Task to complete: Look through the records below and give the number of lines holding the string "traffic", nothing more.

*** Material for this exercise Section Begins ***

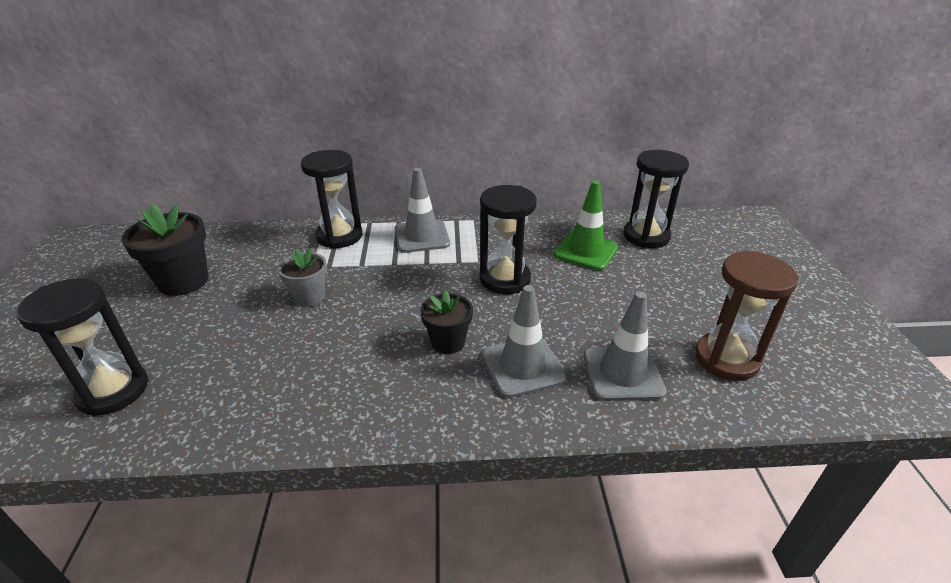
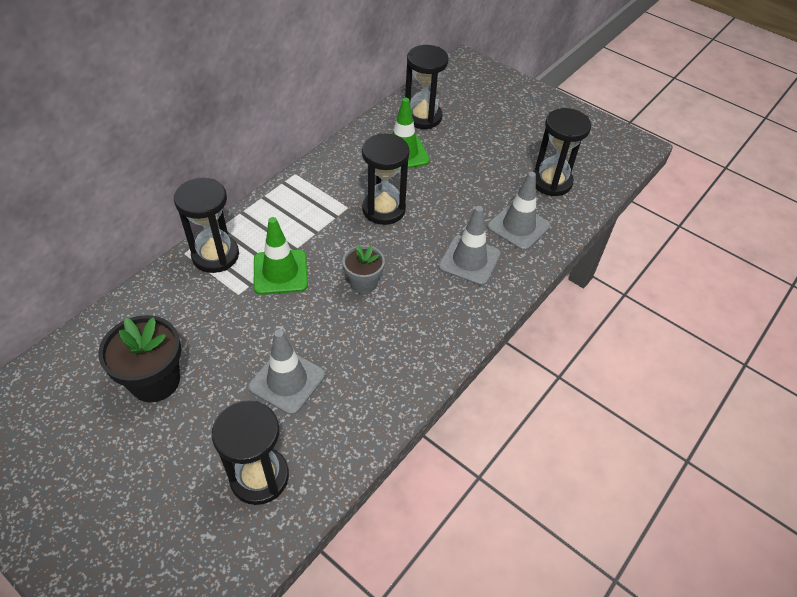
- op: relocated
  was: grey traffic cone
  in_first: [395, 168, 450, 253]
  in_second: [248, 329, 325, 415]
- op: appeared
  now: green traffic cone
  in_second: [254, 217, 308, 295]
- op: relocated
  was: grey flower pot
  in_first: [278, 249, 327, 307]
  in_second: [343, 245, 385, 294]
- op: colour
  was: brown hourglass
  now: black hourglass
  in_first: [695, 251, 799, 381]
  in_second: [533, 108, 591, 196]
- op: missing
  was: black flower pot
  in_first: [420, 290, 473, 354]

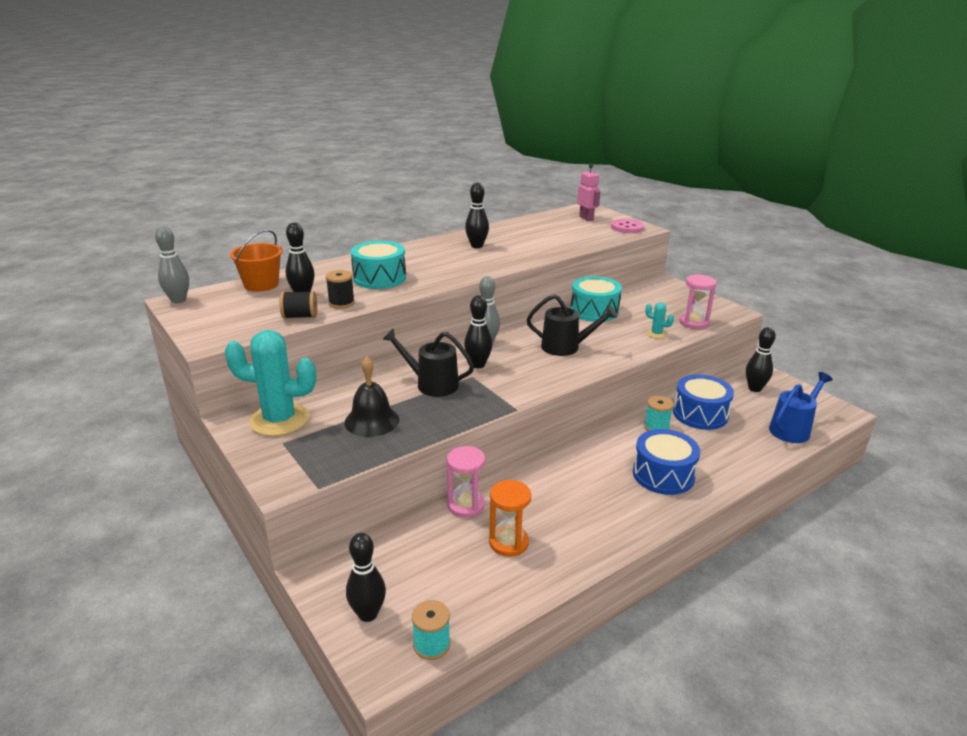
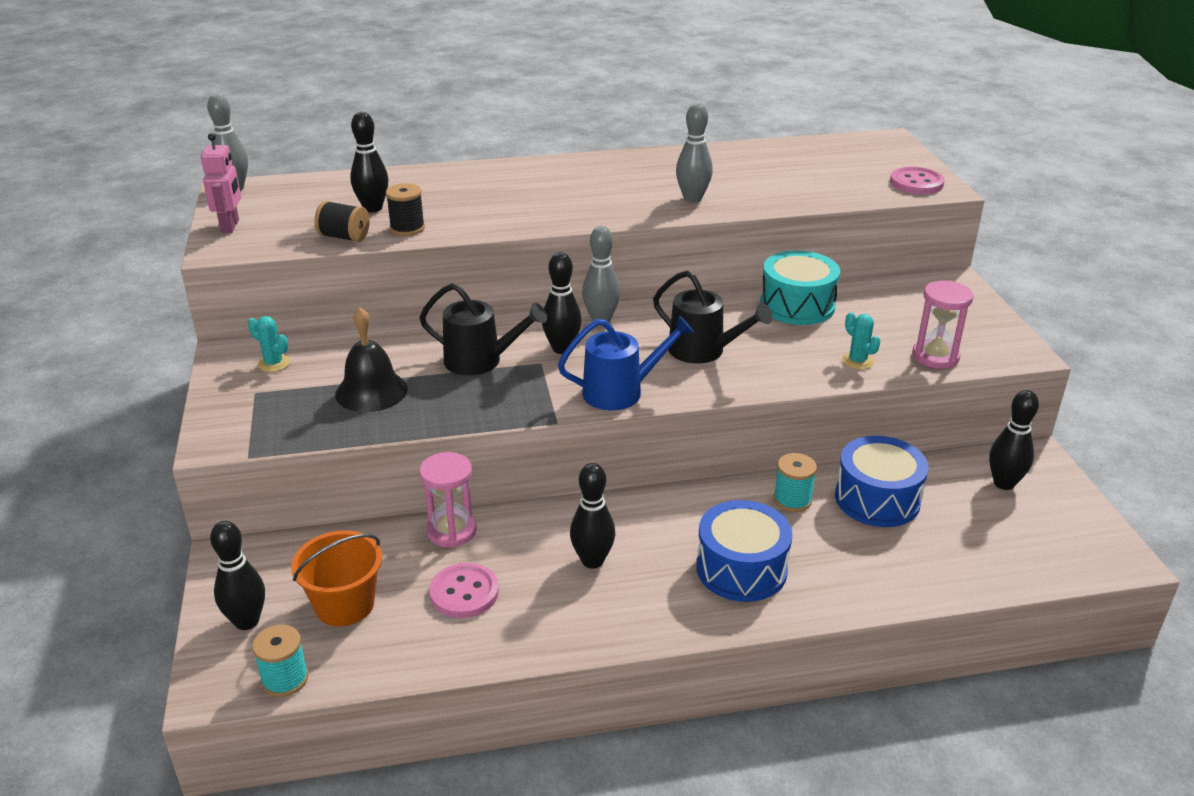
- op: relocated
  was: pink robot
  in_first: [577, 164, 600, 221]
  in_second: [200, 133, 241, 233]
- op: size
  was: turquoise cactus
  in_first: [225, 330, 316, 436]
  in_second: [248, 316, 290, 372]
  ratio: 0.43
- op: relocated
  was: orange bucket
  in_first: [230, 230, 283, 292]
  in_second: [291, 530, 382, 626]
- op: spun
  was: black watering can
  in_first: [382, 328, 474, 397]
  in_second: [419, 283, 547, 376]
  clockwise: 150
- op: exchanged
  was: orange hourglass
  now: pink button
  in_first: [489, 480, 531, 557]
  in_second: [429, 563, 499, 618]
- op: relocated
  was: blue watering can
  in_first: [769, 372, 833, 443]
  in_second: [558, 315, 694, 411]
- op: relocated
  was: black bowling pin
  in_first: [465, 183, 489, 248]
  in_second: [570, 463, 616, 569]
- op: appeared
  now: grey bowling pin
  in_second: [676, 103, 713, 203]
- op: missing
  was: turquoise drum
  in_first: [351, 241, 406, 289]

*** Material for this exercise Section Ends ***

Task result: 2